Activity:
For each line of the data below, test for "PYRAMID". Report only the number of lines that pass.

BEGIN Data shown

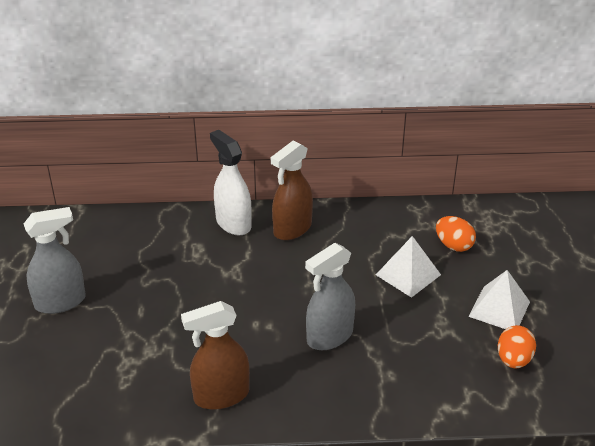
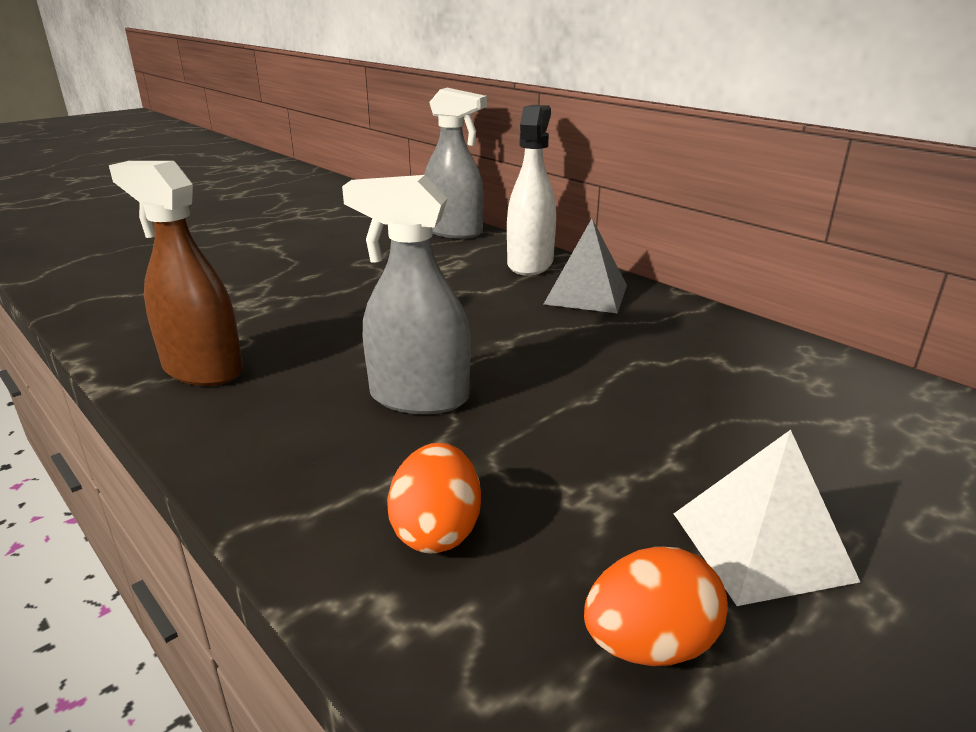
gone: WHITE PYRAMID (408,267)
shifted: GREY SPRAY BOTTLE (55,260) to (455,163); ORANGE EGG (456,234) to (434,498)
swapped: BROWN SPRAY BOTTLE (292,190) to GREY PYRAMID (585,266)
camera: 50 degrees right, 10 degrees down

END Data shown

Your response:
2